_Activity:_
Copy, word for word, the lines below from the one containing "(605, 327) = (584, 226): yellow" up to and including the one containing "(324, 111) = (341, 278): brown", with pictures left out.

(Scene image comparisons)
========================================================================
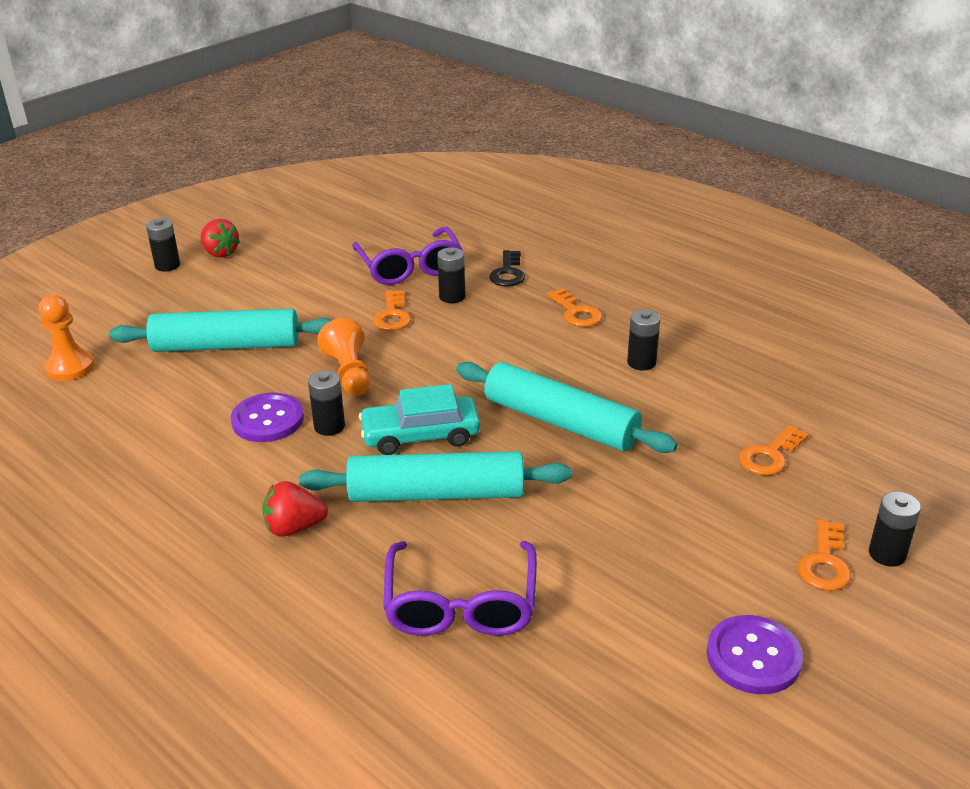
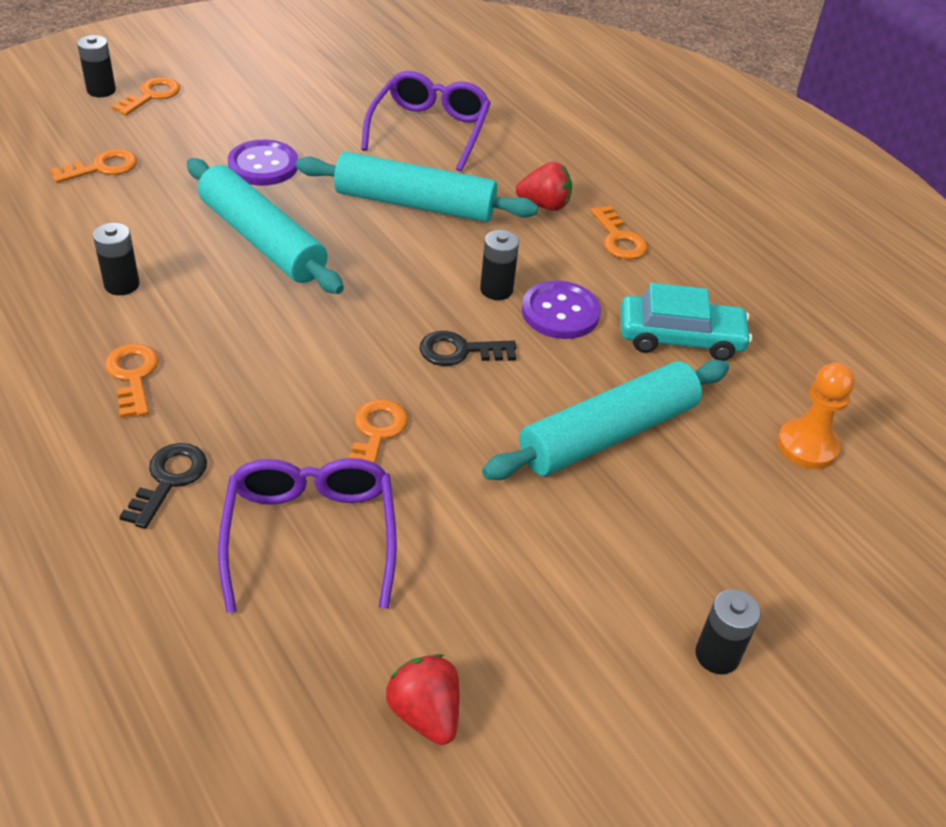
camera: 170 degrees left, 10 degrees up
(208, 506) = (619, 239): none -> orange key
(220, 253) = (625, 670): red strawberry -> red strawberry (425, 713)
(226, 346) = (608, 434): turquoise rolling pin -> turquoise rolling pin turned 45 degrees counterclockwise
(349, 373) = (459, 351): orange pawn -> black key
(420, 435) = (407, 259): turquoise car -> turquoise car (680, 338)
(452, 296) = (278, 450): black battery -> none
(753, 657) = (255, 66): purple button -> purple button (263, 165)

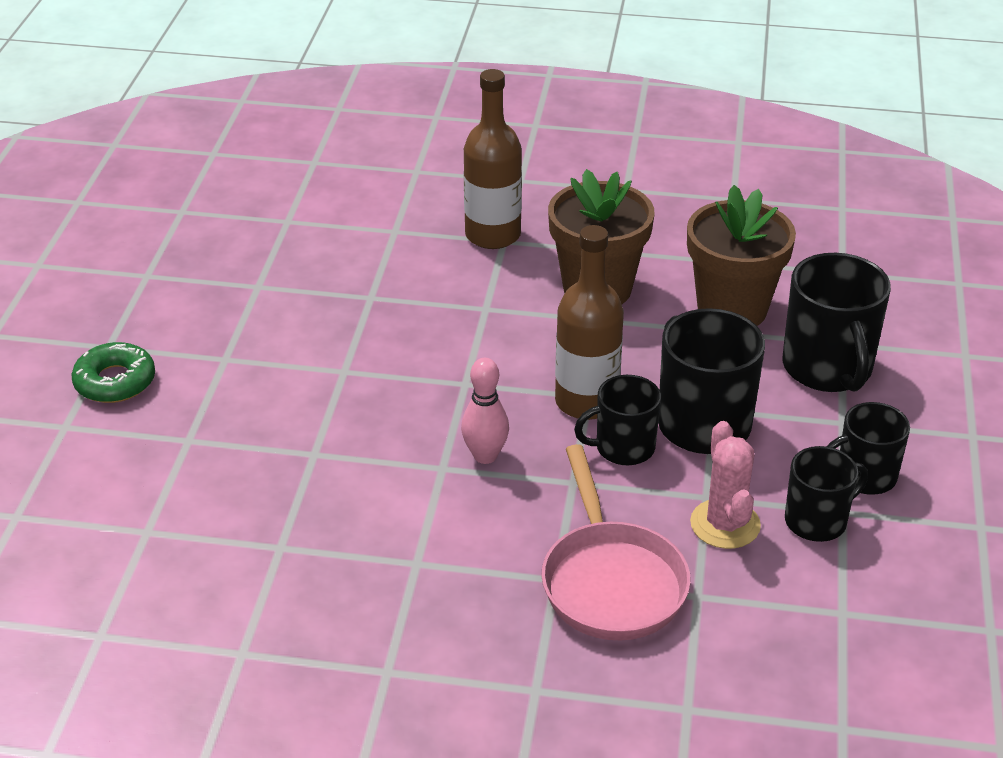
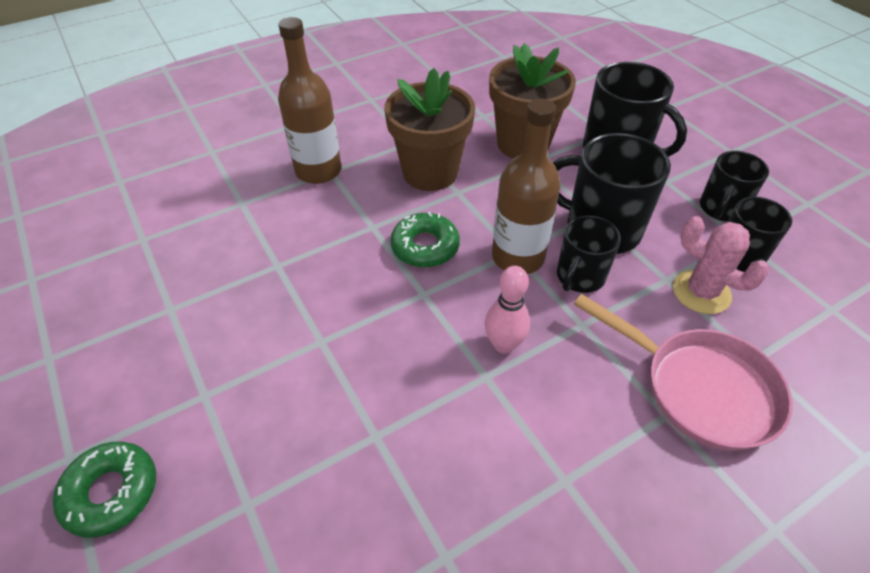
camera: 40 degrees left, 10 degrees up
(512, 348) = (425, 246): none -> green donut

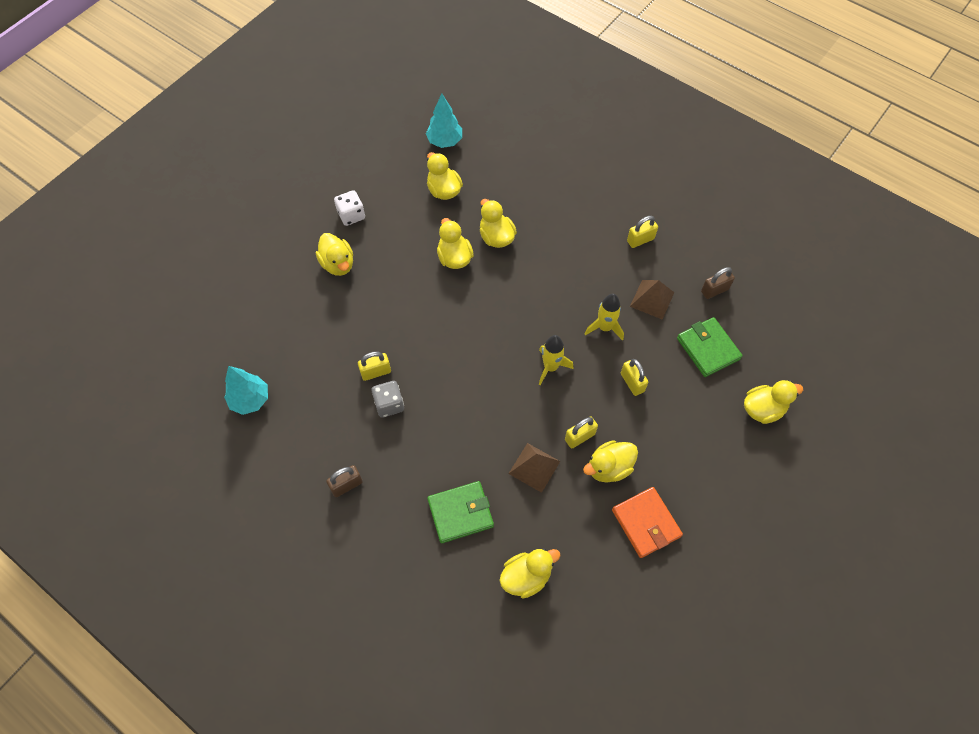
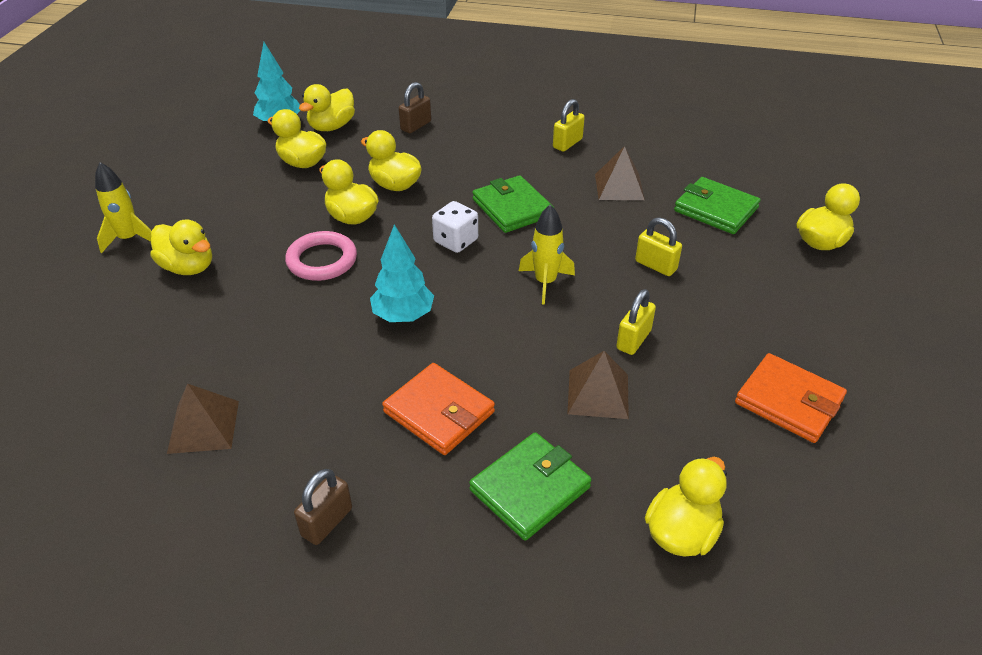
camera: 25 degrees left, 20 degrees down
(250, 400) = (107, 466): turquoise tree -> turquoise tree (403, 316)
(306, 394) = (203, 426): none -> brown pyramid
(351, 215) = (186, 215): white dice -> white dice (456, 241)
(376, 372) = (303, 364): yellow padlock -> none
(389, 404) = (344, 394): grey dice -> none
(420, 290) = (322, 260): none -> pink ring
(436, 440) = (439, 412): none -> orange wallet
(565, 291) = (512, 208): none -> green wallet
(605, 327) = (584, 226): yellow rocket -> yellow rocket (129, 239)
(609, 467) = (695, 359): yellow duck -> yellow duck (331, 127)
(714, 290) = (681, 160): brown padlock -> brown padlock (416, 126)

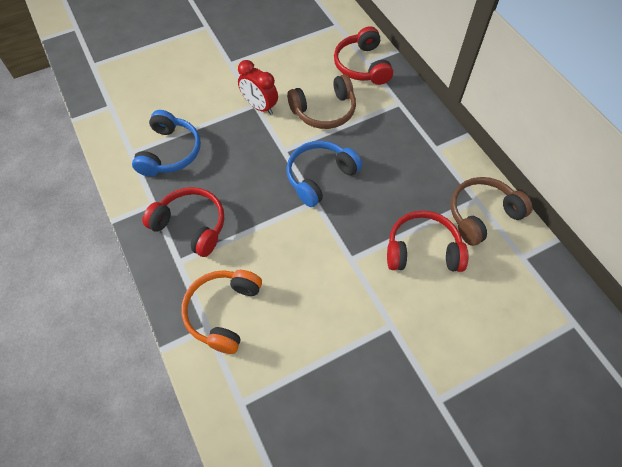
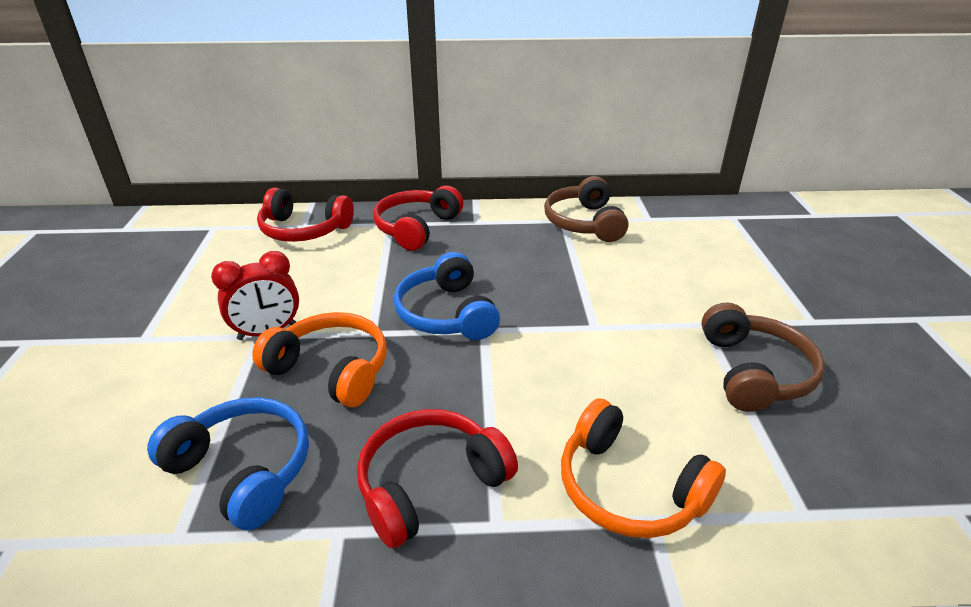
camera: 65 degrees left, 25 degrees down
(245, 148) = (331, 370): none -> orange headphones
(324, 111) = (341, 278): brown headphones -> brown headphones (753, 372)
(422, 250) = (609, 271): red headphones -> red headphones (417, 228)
========================================================================
_Task response:_
(605, 327) = (584, 226): yellow rocket -> yellow rocket (129, 239)
(609, 467) = (695, 359): yellow duck -> yellow duck (331, 127)
(714, 290) = (681, 160): brown padlock -> brown padlock (416, 126)

camera: 65 degrees left, 25 degrees down
(245, 148) = (331, 370): none -> orange headphones
(324, 111) = (341, 278): brown headphones -> brown headphones (753, 372)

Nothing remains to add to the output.